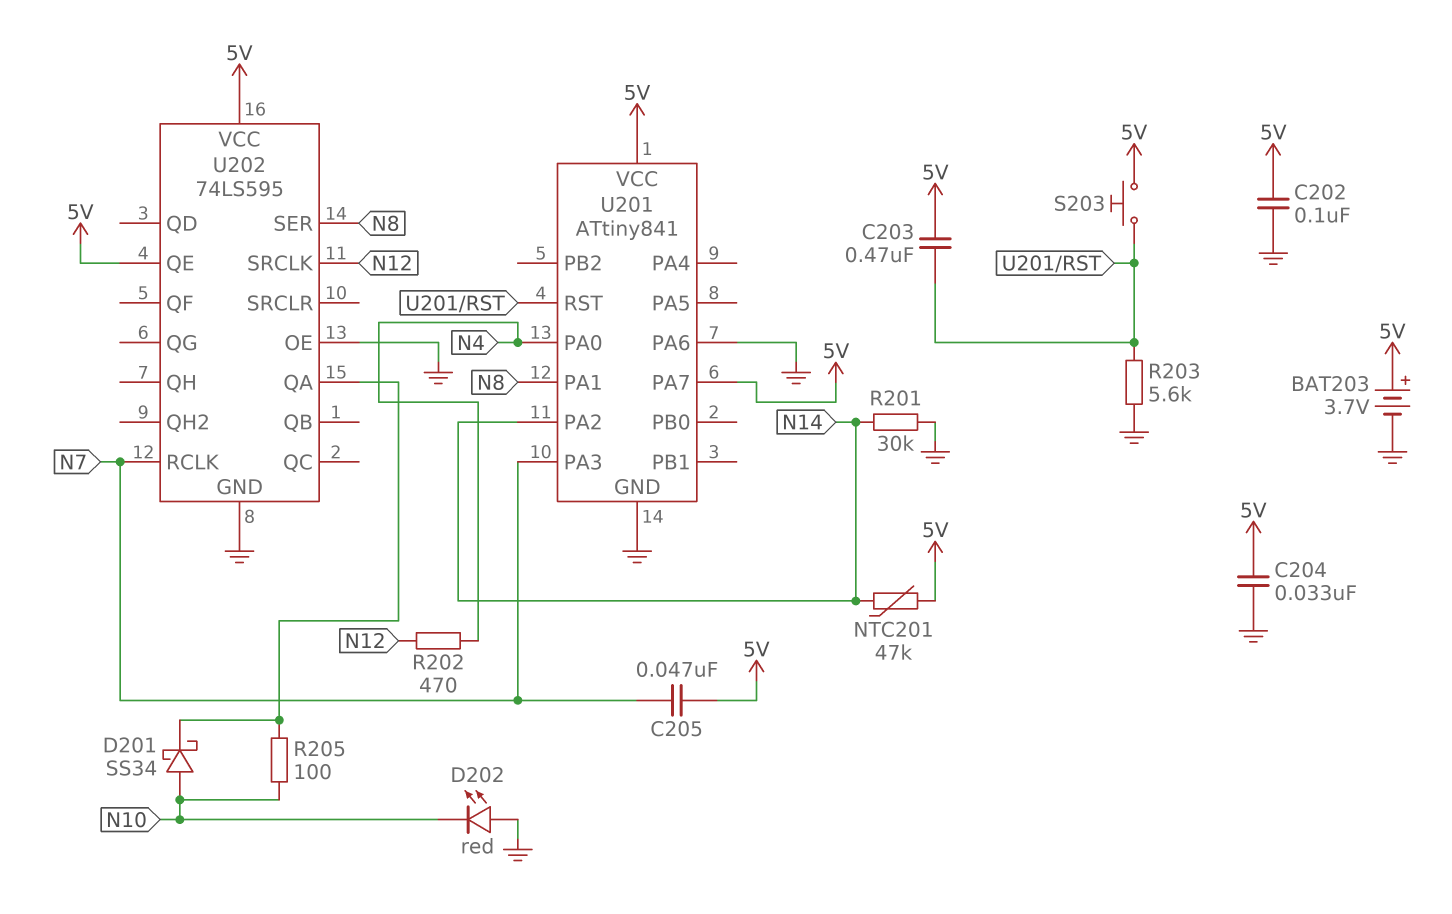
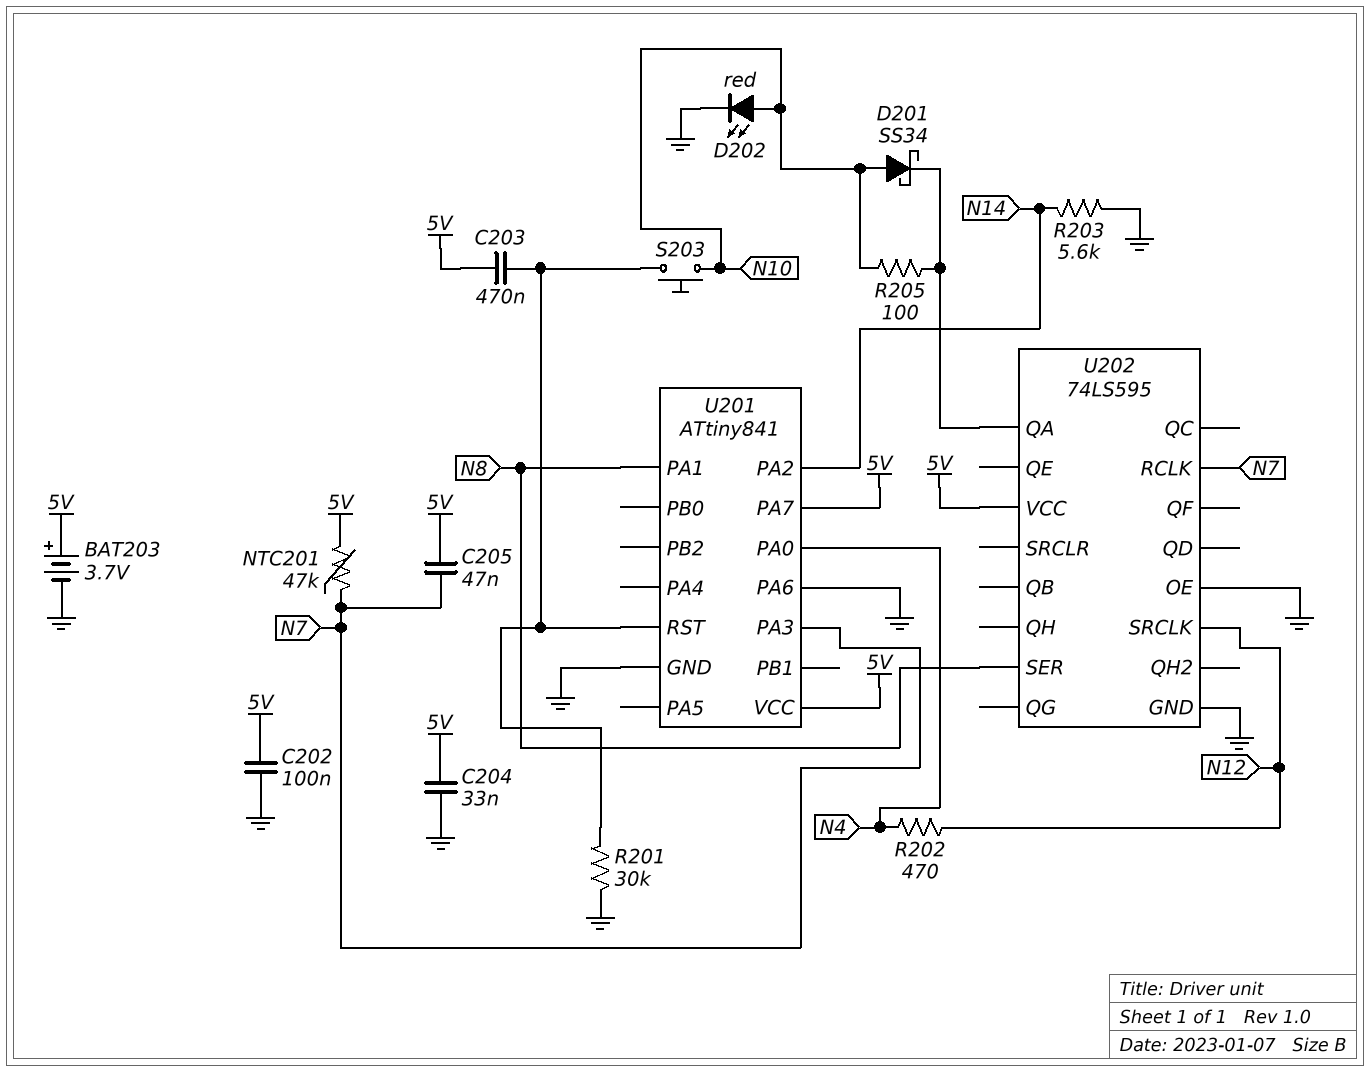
D202: LED red (A GND, K N10) -> LED red (A N10, K GND)
NTC201: 47k (5V, N14) -> 47k (5V, N7)
R201: 30k (GND, N14) -> 30k (GND, U201/RST)
R203: 5.6k (GND, U201/RST) -> 5.6k (GND, N14)
S203: button (5V, U201/RST) -> button (N10, U201/RST)
U202 pin QE: 5V -> none

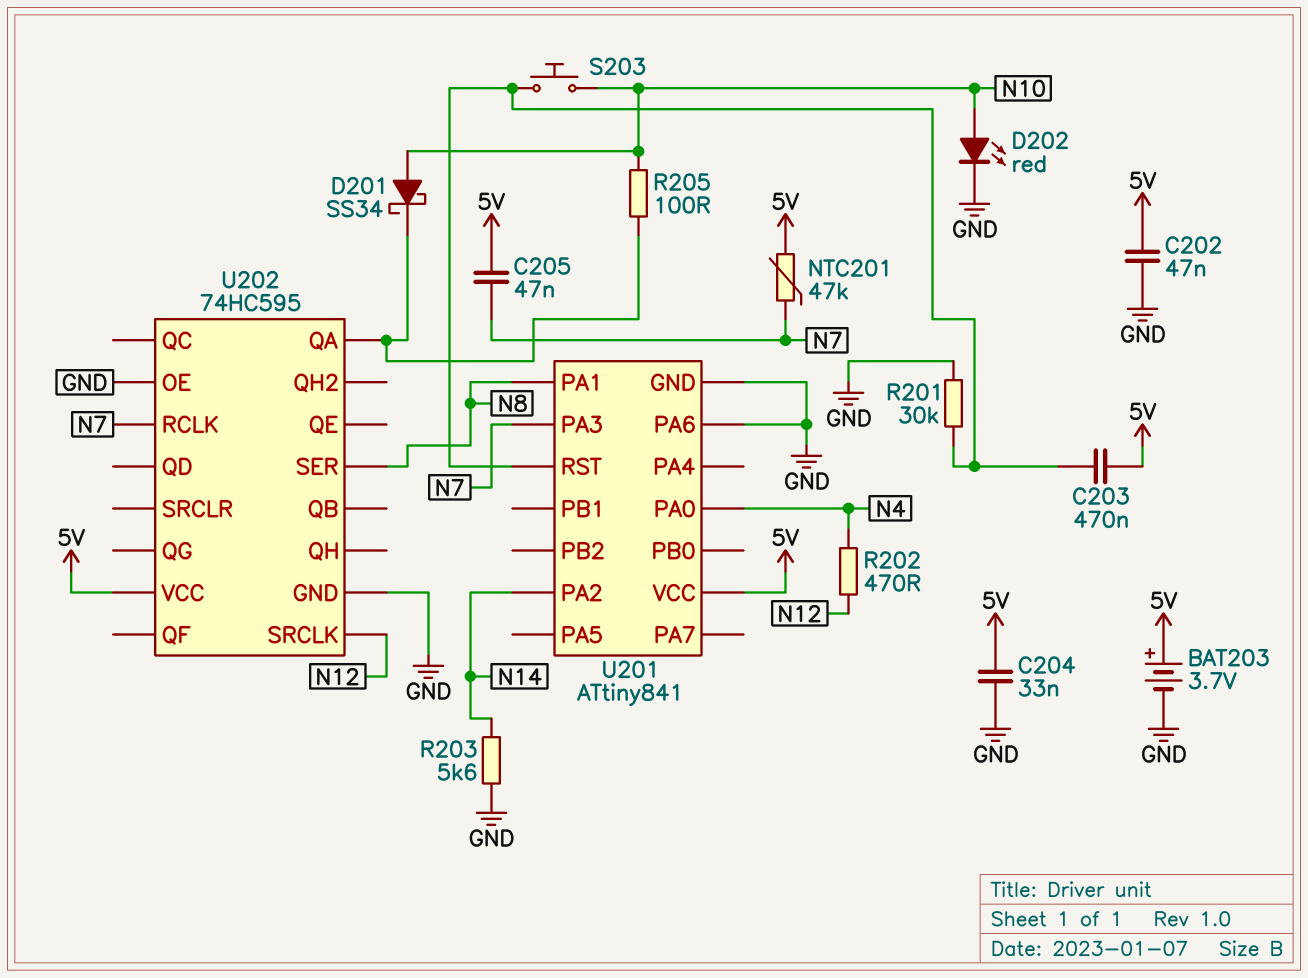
C202: 100nF (5V, GND) -> 47nF (5V, GND)
U201 pin PA7: 5V -> none
U202: 74LS595 -> 74HC595

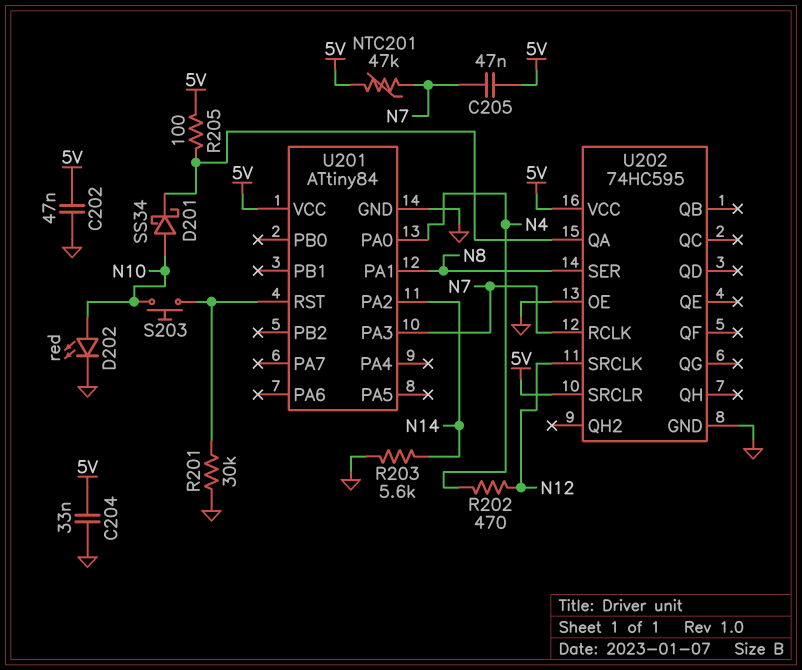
BAT203: 3.7V (plus 5V, minus GND) -> none
C203: 470nF (5V, U201/RST) -> none
R205: 100 (N10, U202/QA) -> 100 (5V, U202/QA)
U201: ATtiny841 -> ATtiny84
U201 pin PA6: GND -> none
U202 pin SRCLR: none -> 5V

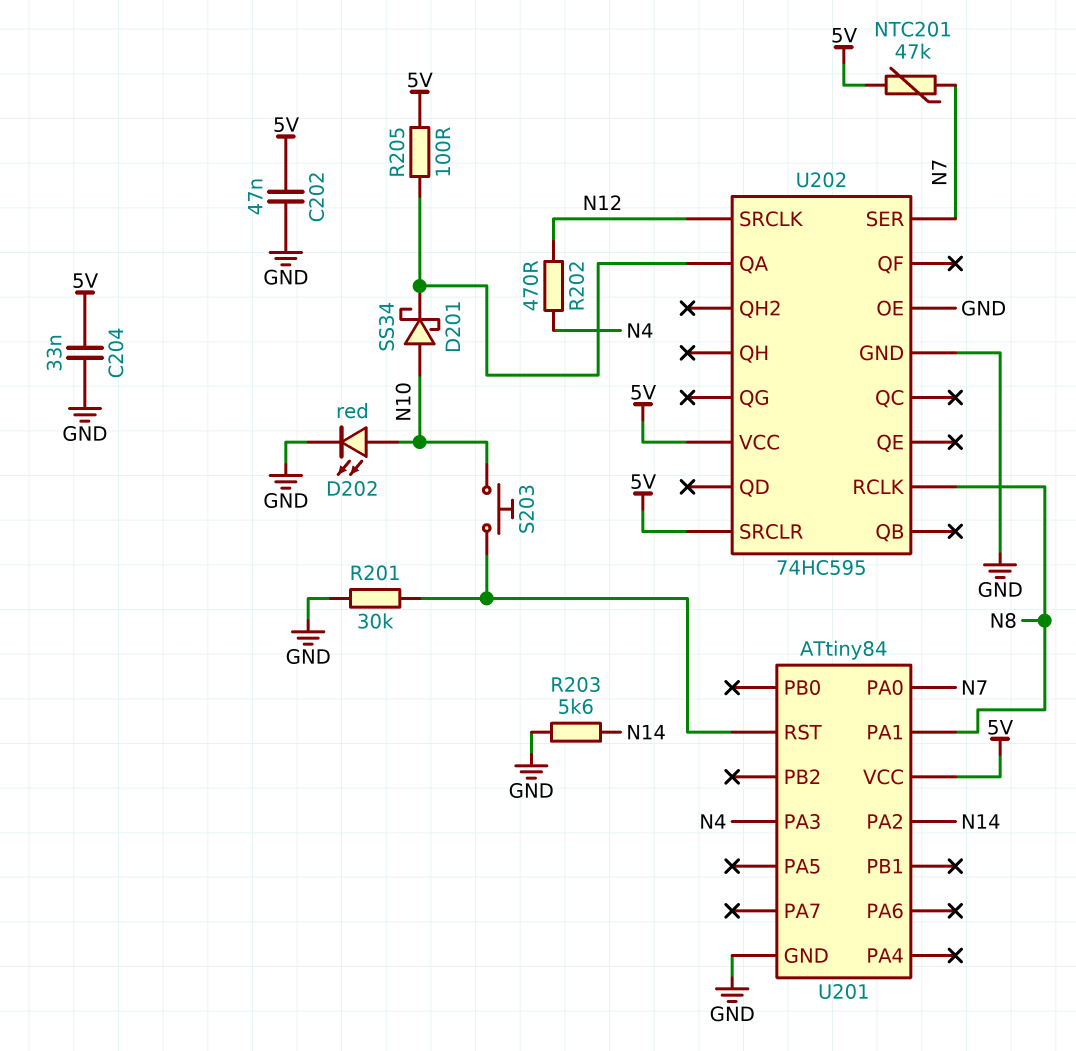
C205: 47nF (5V, N7) -> none
U201 pin PA0: N4 -> N7
U201 pin PA3: N7 -> N4
U202 pin RCLK: N7 -> N8
U202 pin SER: N8 -> N7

○ ○ ○ ○

__Exercise instructions__: Copy every line of the data that holds the string "none".

__Solved problem__:
U202 pin QE: 5V -> none
U201 pin PA7: 5V -> none
BAT203: 3.7V (plus 5V, minus GND) -> none
C203: 470nF (5V, U201/RST) -> none
U201 pin PA6: GND -> none
U202 pin SRCLR: none -> 5V
C205: 47nF (5V, N7) -> none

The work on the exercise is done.